Top of RECORD SET

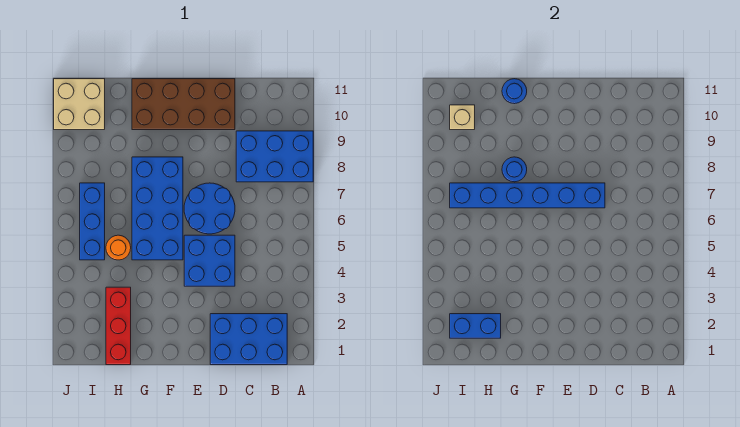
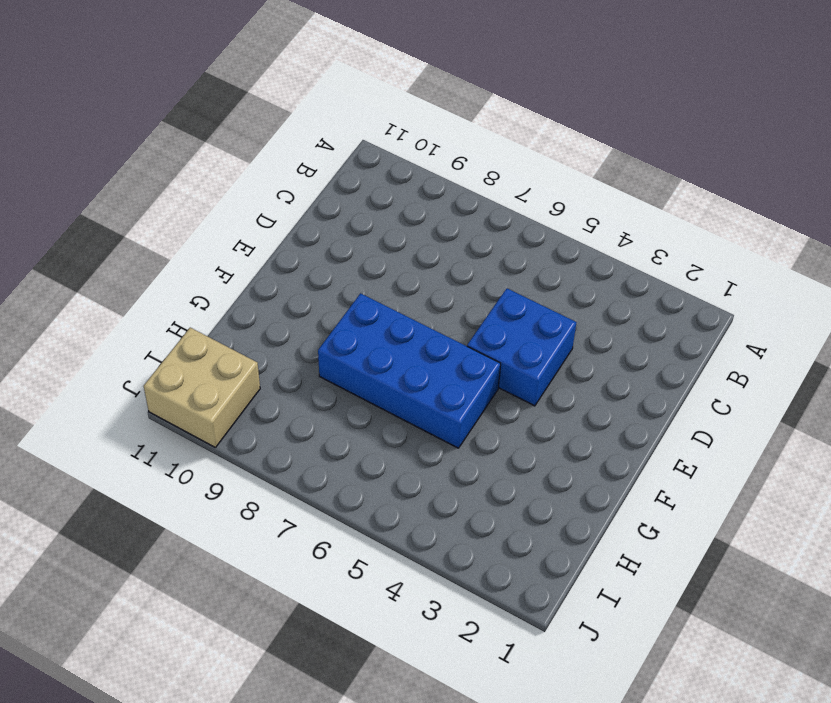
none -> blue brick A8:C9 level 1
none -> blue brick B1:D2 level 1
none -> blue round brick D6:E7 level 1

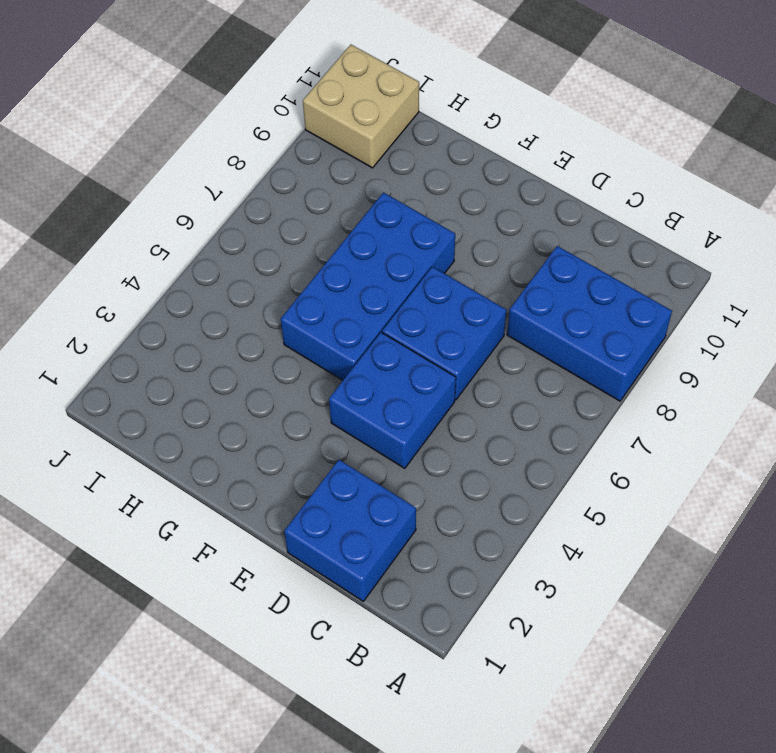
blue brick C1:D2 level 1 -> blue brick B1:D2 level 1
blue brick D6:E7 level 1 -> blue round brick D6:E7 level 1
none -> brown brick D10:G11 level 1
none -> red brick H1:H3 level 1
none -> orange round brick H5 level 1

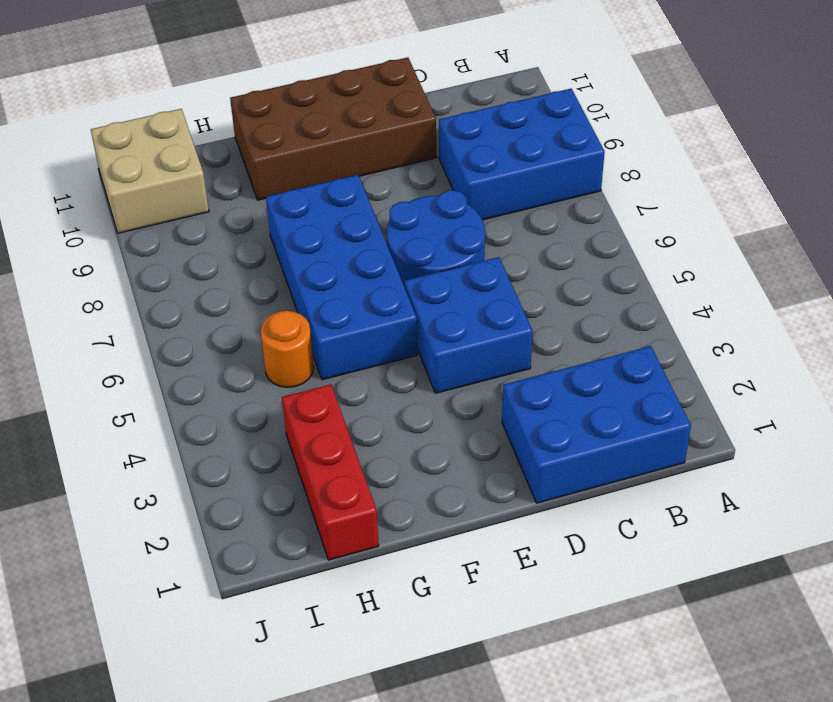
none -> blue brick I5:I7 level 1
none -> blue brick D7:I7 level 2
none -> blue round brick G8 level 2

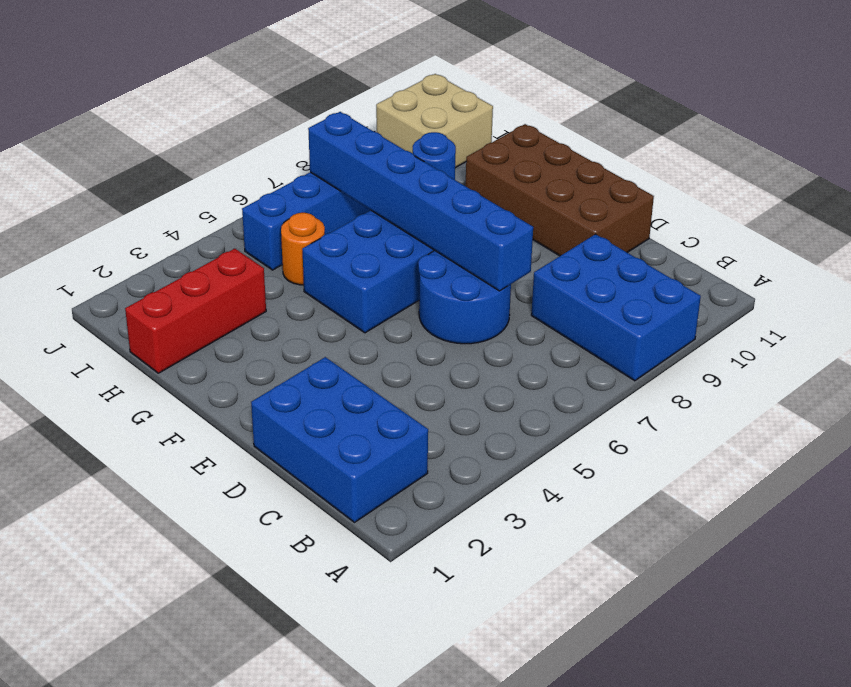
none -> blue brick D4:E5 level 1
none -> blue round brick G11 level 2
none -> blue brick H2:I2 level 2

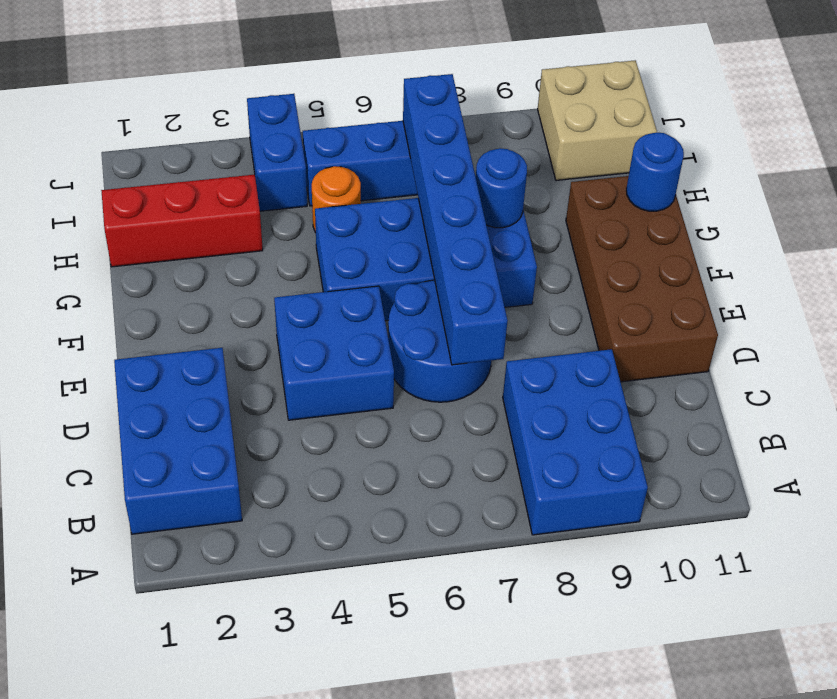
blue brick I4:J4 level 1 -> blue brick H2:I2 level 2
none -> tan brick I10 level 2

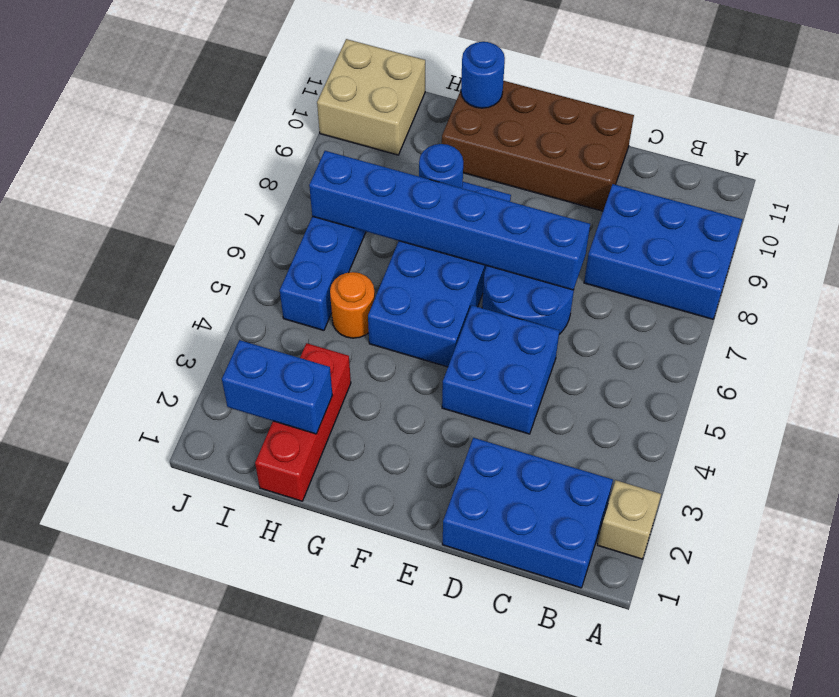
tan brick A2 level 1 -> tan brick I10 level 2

Bottom of RECORD SET

WHAT YOU WILL DO: Would you please print only the lines running from the one with "blue brick I4:J4" to the final line of the entries above, exactly as written and without pictures?

ANSWER TO THE EXERCISE:
blue brick I4:J4 level 1 -> blue brick H2:I2 level 2
none -> tan brick I10 level 2

tan brick A2 level 1 -> tan brick I10 level 2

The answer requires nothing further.